─── Information supplied

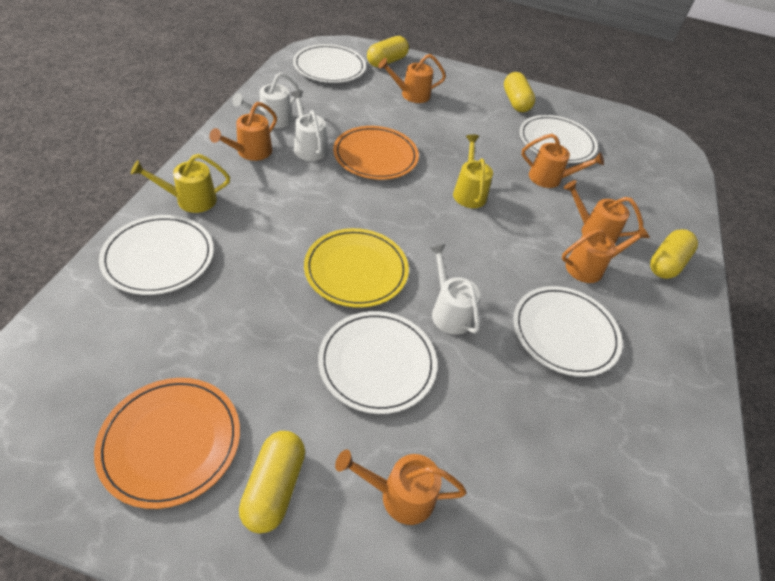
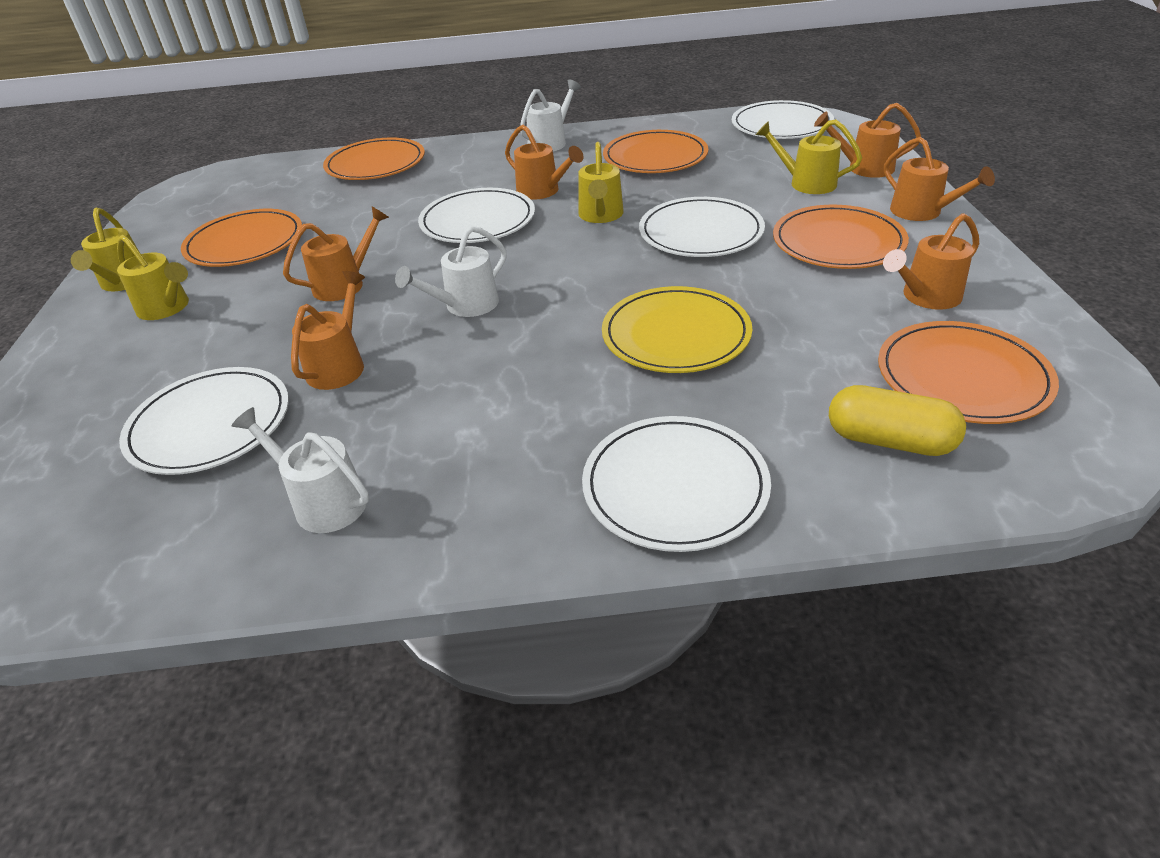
orange plate: 2 -> 5
yellow capsule: 4 -> 1
yellow watering can: 2 -> 4

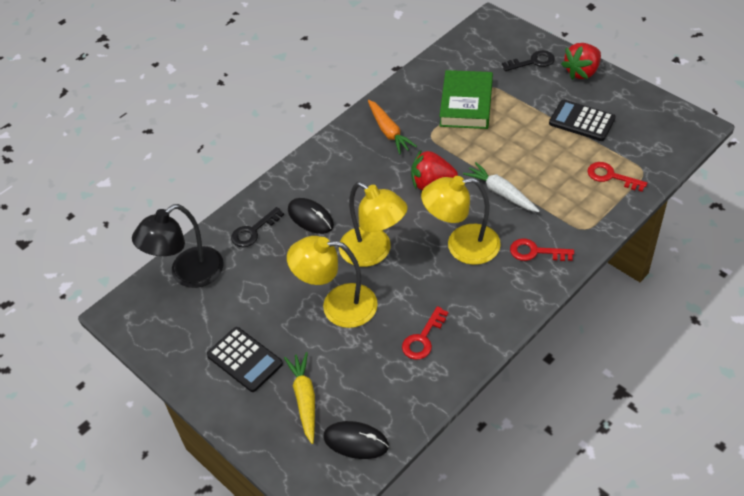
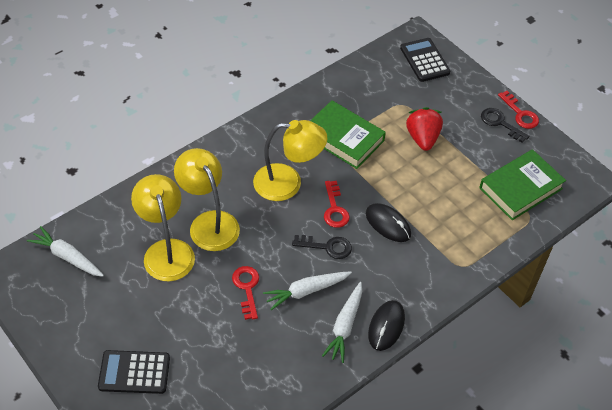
black lamp: 1 -> 0
green book: 1 -> 2
orange carrot: 1 -> 0
red strawberry: 2 -> 1
white carrot: 1 -> 3
yellow carrot: 1 -> 0

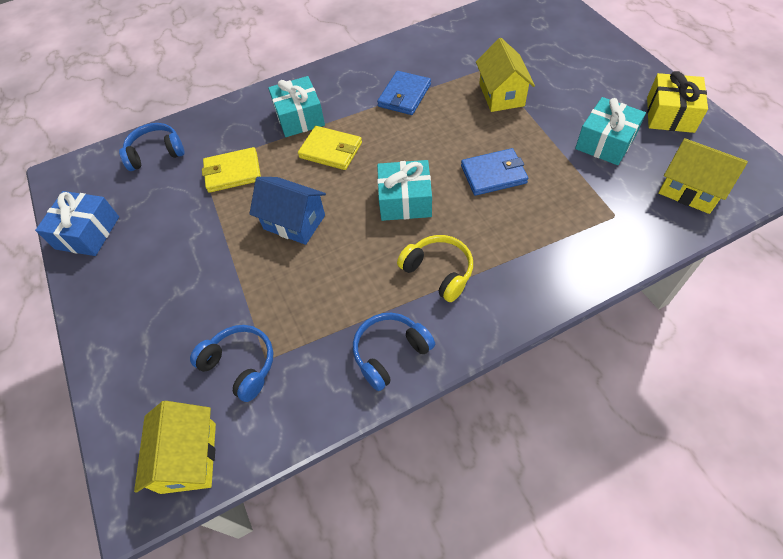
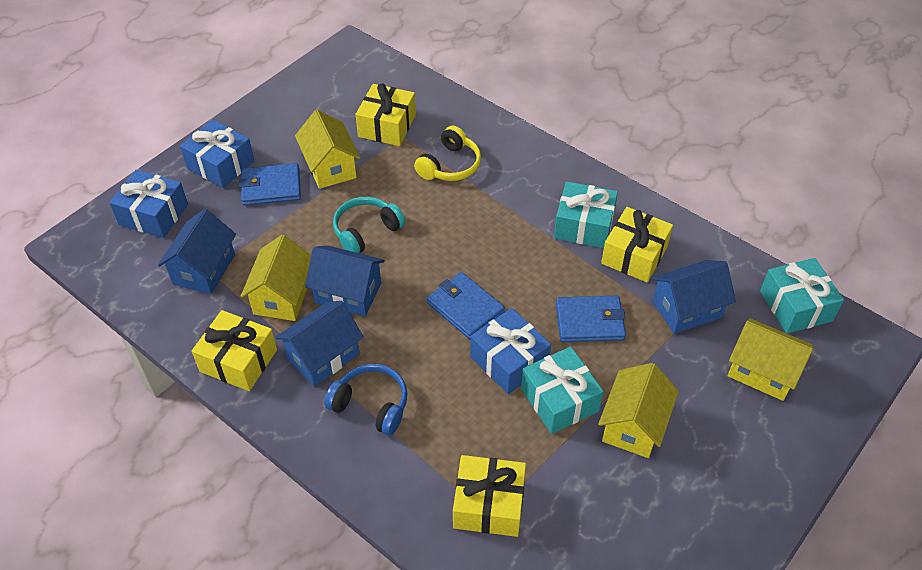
blue gift: 1 -> 3
blue headphones: 3 -> 1
blue house: 1 -> 4
blue wallet: 2 -> 3
turquoise headphones: 0 -> 1
yellow gift: 1 -> 4
yellow house: 3 -> 4
yellow wallet: 2 -> 0

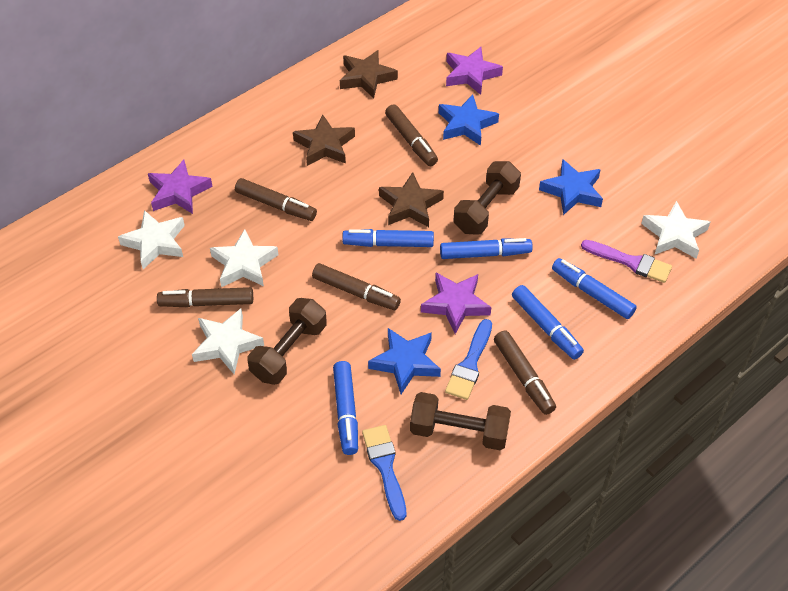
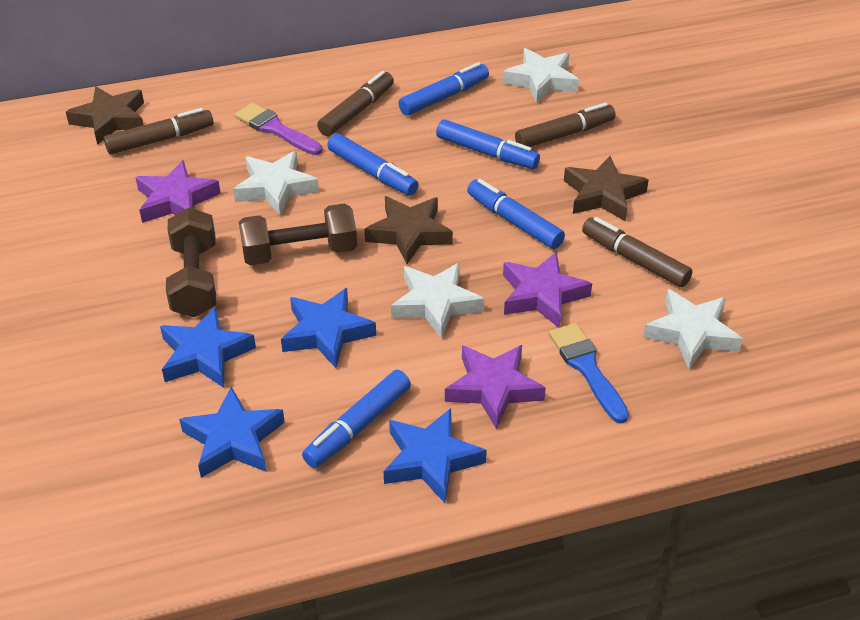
blue brush: 2 -> 1
blue star: 3 -> 4
brown dumbbell: 3 -> 2
brown marker: 5 -> 4

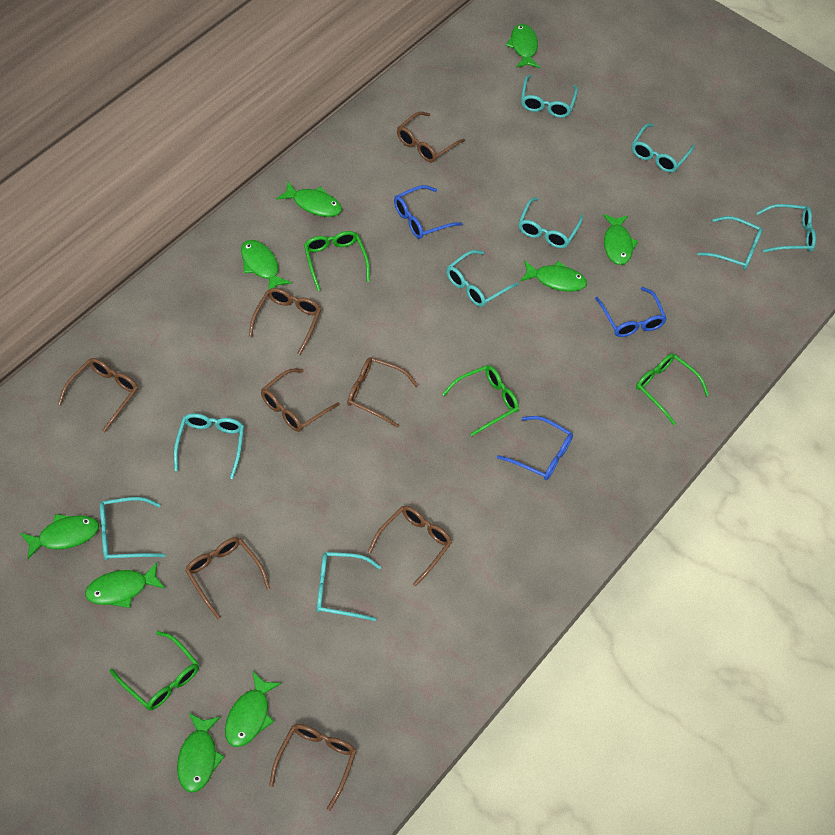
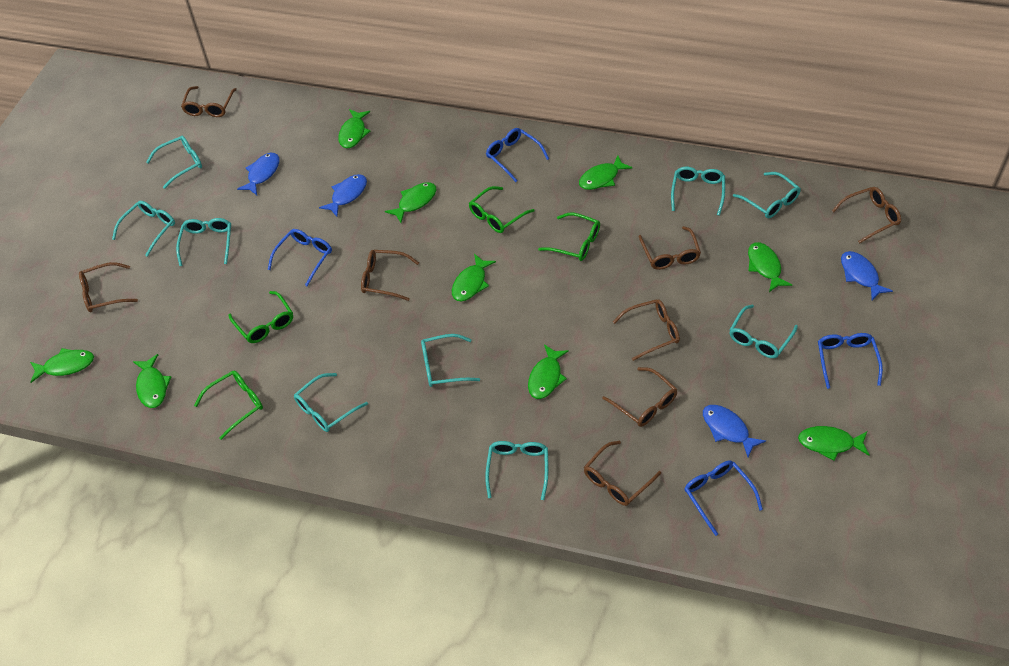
blue fish: 0 -> 4
blue glasses: 3 -> 4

──────

Task brief.
Beginning at the line that contains "blue headphones: 3 -> 1" and ending at the last line of the data, return each line exactly; no picture belongs in the copy.

Exercise answer.
blue headphones: 3 -> 1
blue house: 1 -> 4
blue wallet: 2 -> 3
turquoise headphones: 0 -> 1
yellow gift: 1 -> 4
yellow house: 3 -> 4
yellow wallet: 2 -> 0

blue brush: 2 -> 1
blue star: 3 -> 4
brown dumbbell: 3 -> 2
brown marker: 5 -> 4

blue fish: 0 -> 4
blue glasses: 3 -> 4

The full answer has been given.